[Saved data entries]
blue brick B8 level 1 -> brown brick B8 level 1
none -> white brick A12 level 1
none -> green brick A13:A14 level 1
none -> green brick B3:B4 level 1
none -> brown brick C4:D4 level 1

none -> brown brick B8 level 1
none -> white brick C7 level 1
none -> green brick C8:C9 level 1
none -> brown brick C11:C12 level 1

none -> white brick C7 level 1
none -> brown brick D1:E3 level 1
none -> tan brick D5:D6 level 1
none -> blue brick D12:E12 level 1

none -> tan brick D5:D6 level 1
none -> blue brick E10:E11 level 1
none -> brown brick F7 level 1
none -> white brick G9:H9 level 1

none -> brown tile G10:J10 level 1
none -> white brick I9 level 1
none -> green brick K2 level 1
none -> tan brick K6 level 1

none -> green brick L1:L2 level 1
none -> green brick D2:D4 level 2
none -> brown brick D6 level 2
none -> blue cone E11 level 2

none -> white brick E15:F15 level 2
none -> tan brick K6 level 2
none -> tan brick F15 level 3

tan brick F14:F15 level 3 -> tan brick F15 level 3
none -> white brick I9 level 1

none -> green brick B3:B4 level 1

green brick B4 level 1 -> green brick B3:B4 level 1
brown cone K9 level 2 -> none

* * *

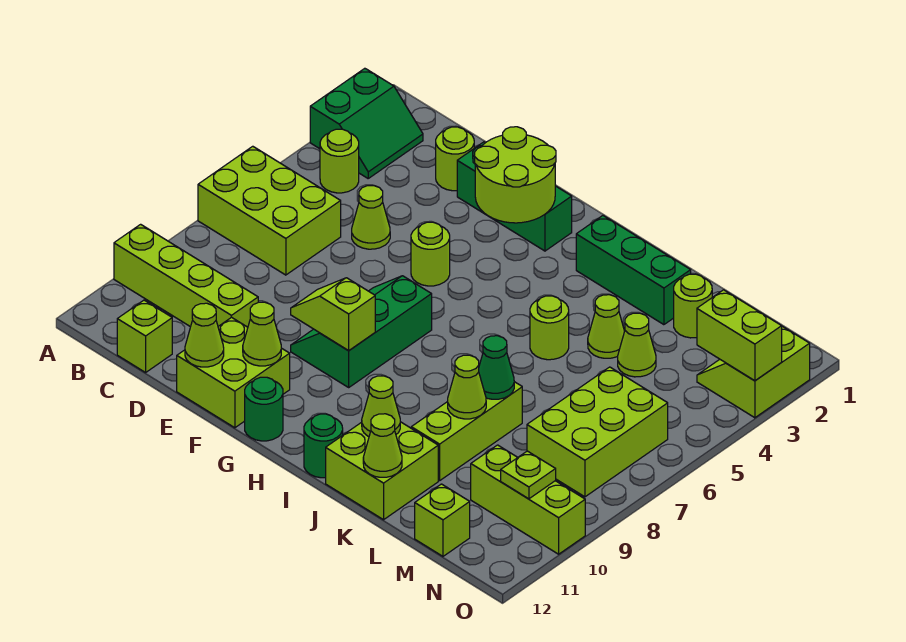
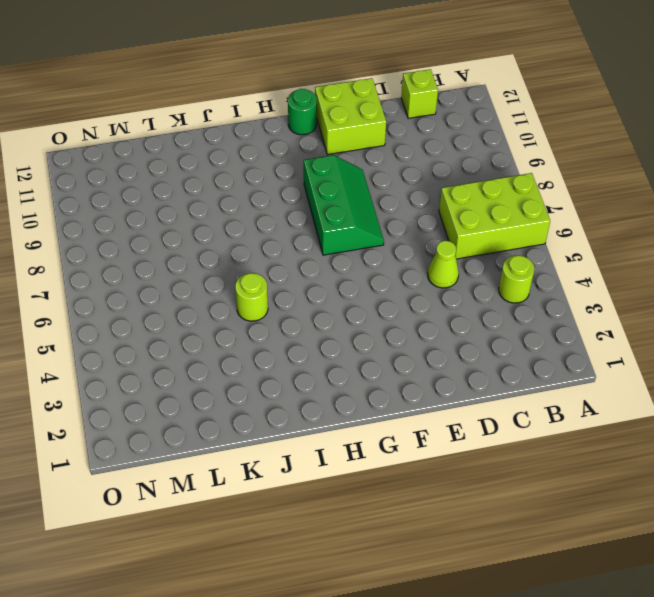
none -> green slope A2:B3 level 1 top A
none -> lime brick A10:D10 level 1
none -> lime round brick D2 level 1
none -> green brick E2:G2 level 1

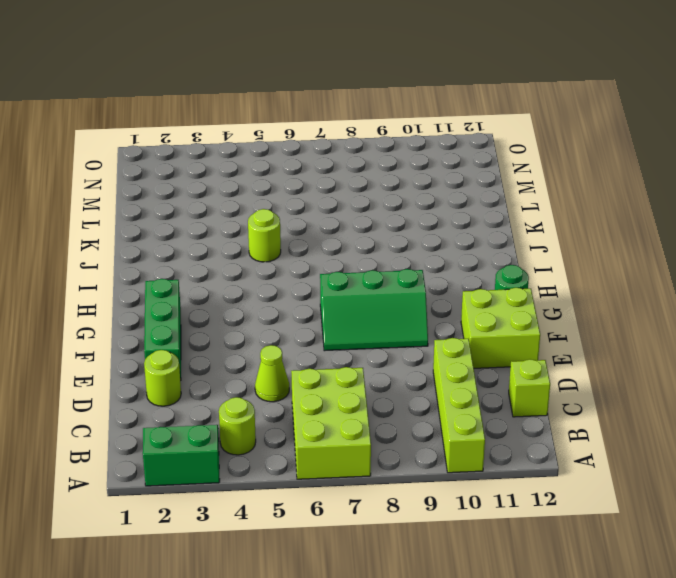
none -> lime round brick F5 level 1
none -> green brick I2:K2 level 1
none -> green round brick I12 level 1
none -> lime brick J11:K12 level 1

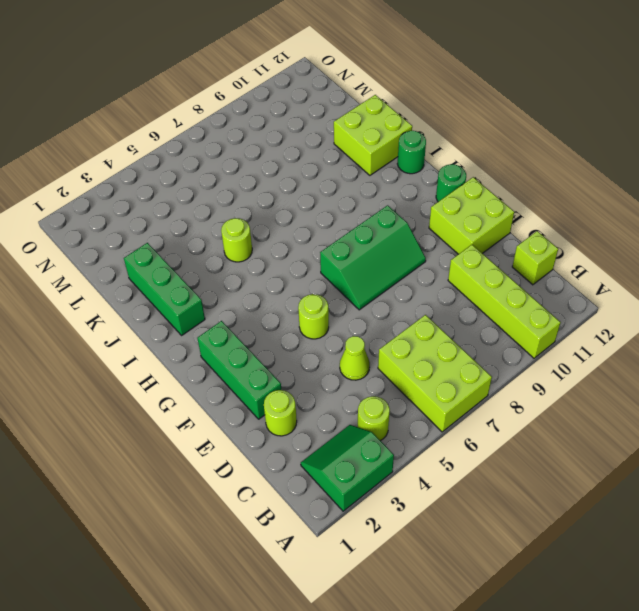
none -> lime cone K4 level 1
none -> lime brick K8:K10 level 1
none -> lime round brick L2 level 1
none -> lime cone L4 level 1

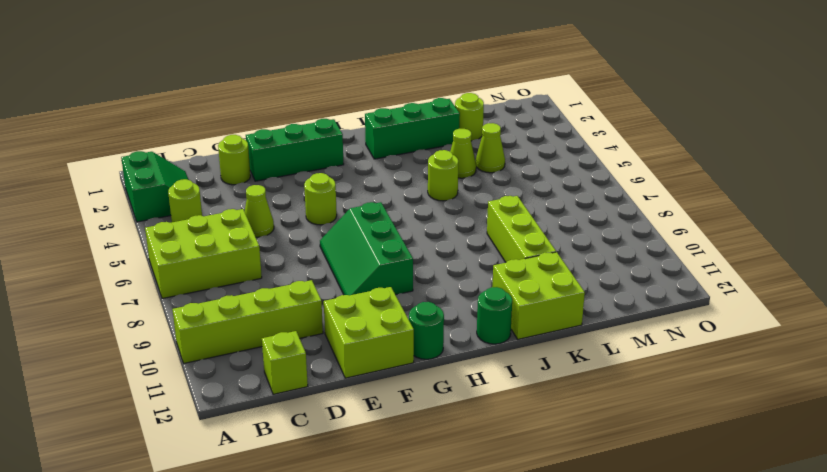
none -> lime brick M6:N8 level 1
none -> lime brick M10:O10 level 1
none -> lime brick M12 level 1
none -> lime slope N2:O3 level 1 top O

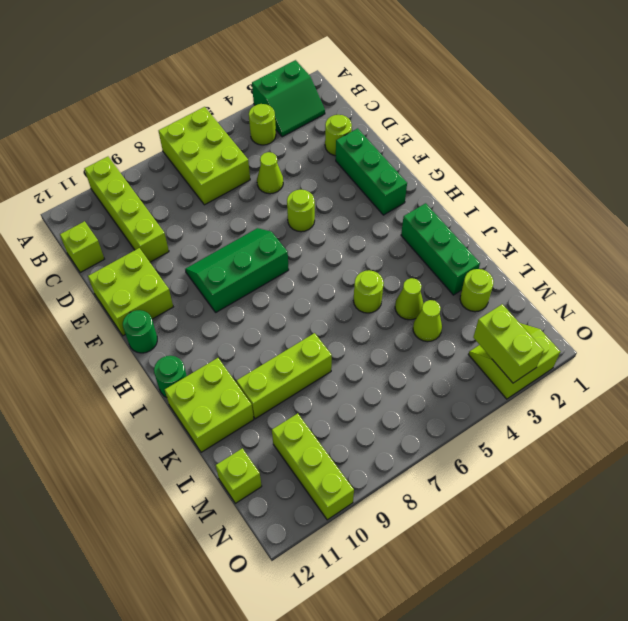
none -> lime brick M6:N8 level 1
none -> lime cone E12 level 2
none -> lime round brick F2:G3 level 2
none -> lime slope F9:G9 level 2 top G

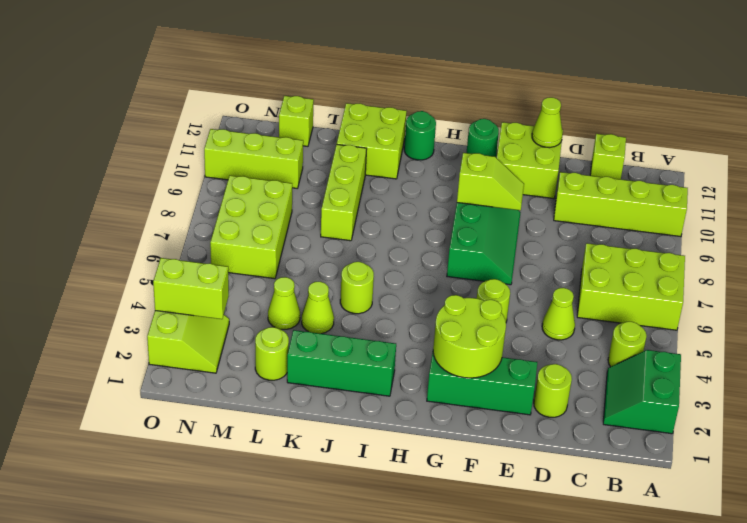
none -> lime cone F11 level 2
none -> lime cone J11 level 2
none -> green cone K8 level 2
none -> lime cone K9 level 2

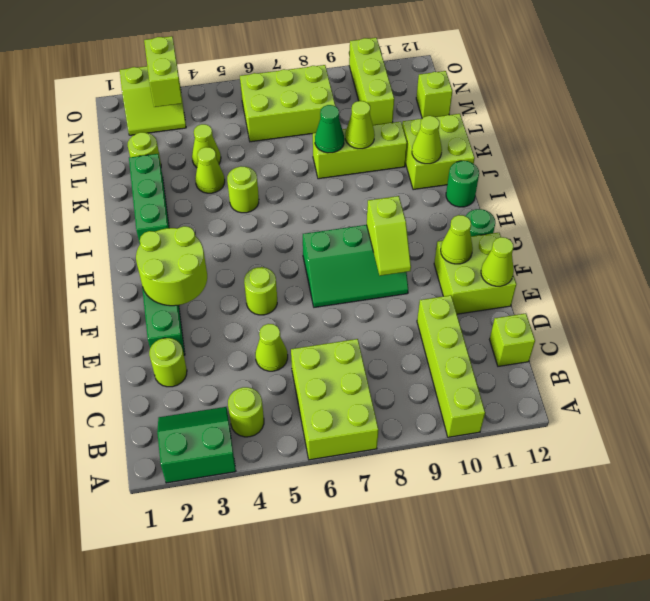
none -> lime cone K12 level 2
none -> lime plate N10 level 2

--

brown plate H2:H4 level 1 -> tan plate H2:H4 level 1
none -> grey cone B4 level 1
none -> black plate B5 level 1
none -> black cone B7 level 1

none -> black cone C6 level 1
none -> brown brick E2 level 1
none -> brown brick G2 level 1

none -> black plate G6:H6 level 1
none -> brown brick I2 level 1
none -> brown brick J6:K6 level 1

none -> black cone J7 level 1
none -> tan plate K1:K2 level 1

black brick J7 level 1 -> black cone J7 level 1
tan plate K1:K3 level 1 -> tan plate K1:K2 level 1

> [ASSIGNMENT]: Every line above in which the word "blue" occurs needs to be copied.

> [EXERCISE SOLUTION]:
blue brick B8 level 1 -> brown brick B8 level 1
none -> blue brick D12:E12 level 1
none -> blue brick E10:E11 level 1
none -> blue cone E11 level 2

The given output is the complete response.